EXTRACTED DATA -
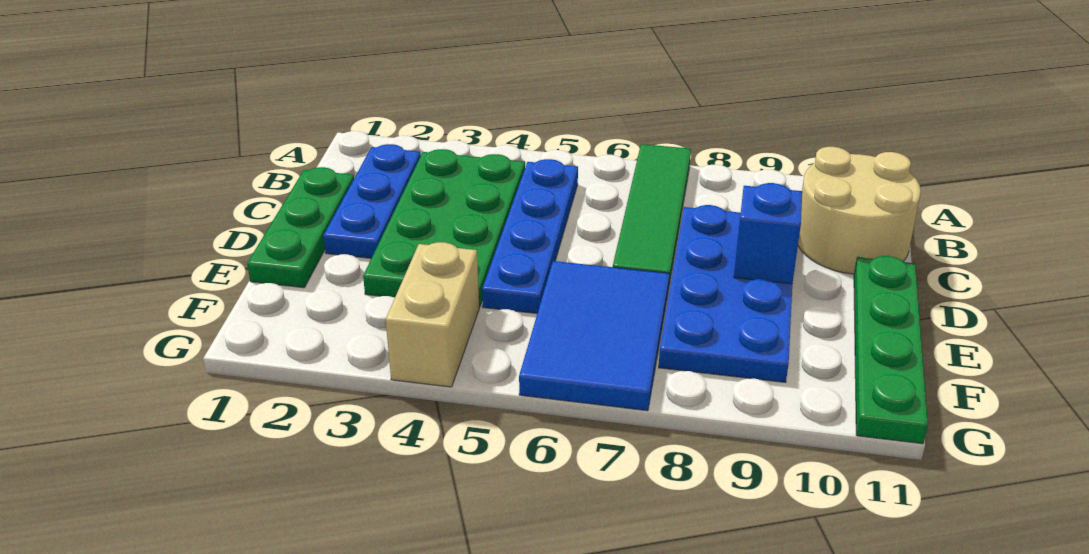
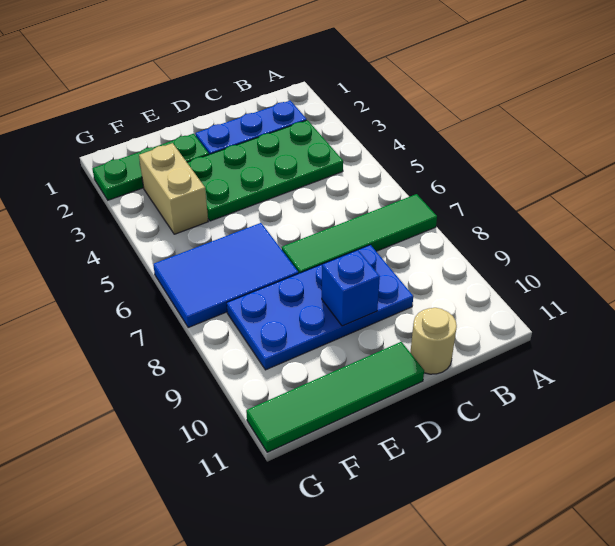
blue plate B5:E5 level 1 -> none
tan round brick B10:C11 level 1 -> tan round brick C11 level 1
green plate C1:E1 level 1 -> green plate E2:G2 level 1
green plate D11:G11 level 1 -> green tile D11:G11 level 1
tan brick F4:G4 level 1 -> tan brick F3:F4 level 1

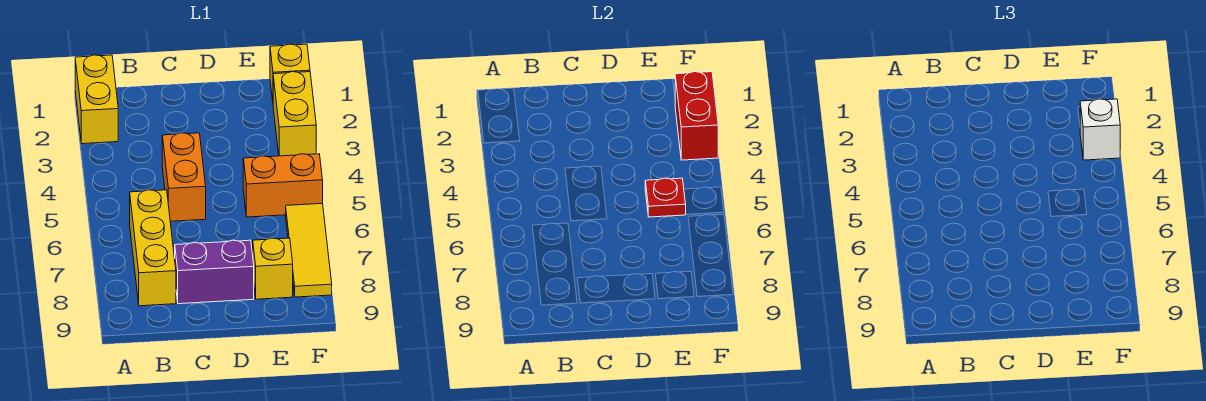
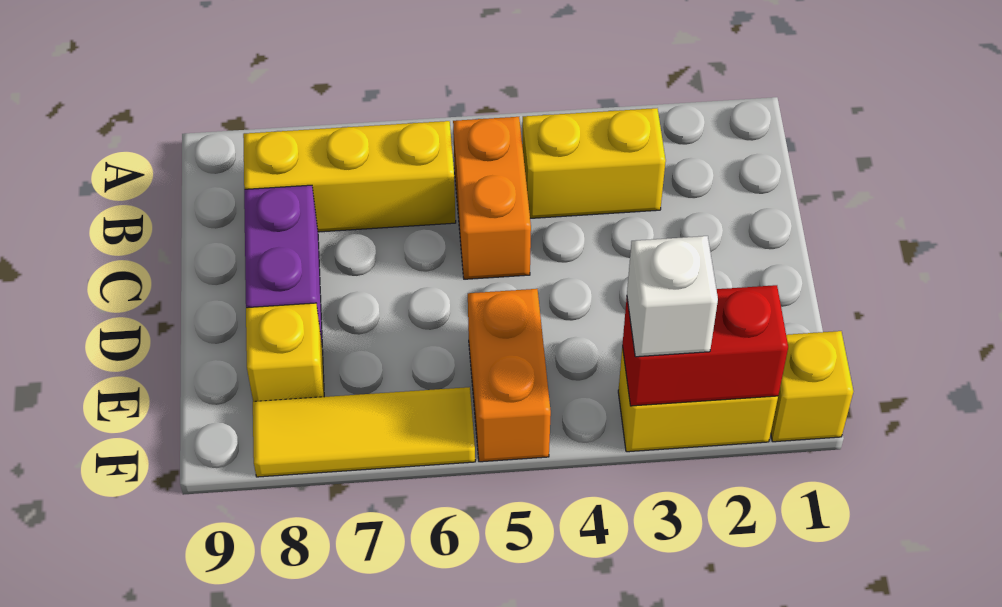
yellow brick A1:A2 level 1 -> yellow brick B3:B4 level 1
orange brick C4:C5 level 1 -> orange brick B5:C5 level 1
red plate E5 level 2 -> none

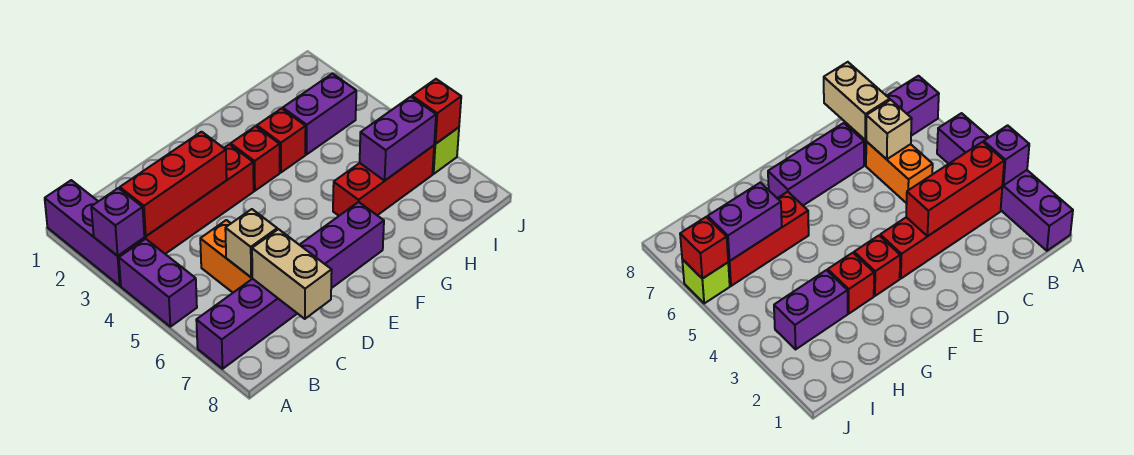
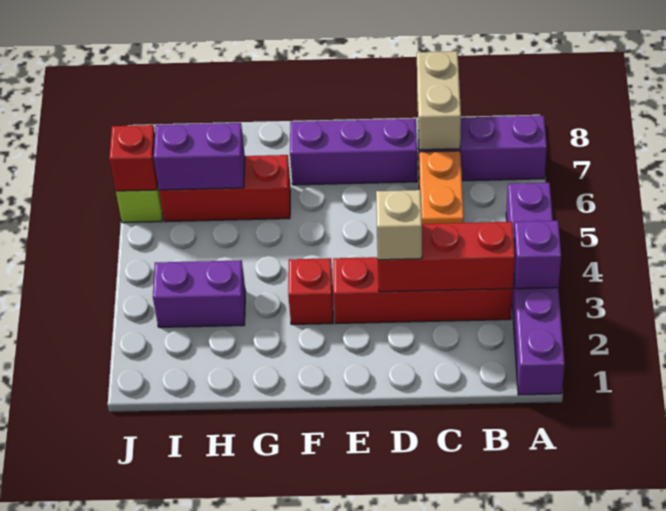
tan brick C6 level 2 -> tan brick D3 level 3
red brick G3 level 1 -> none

EXERCISE AIM - In the records above, find the line containing "tan round brick B10:C11". Reproduce it and every line after it through the last line, omitting pictures.

RESULT BELOW -
tan round brick B10:C11 level 1 -> tan round brick C11 level 1
green plate C1:E1 level 1 -> green plate E2:G2 level 1
green plate D11:G11 level 1 -> green tile D11:G11 level 1
tan brick F4:G4 level 1 -> tan brick F3:F4 level 1

yellow brick A1:A2 level 1 -> yellow brick B3:B4 level 1
orange brick C4:C5 level 1 -> orange brick B5:C5 level 1
red plate E5 level 2 -> none

tan brick C6 level 2 -> tan brick D3 level 3
red brick G3 level 1 -> none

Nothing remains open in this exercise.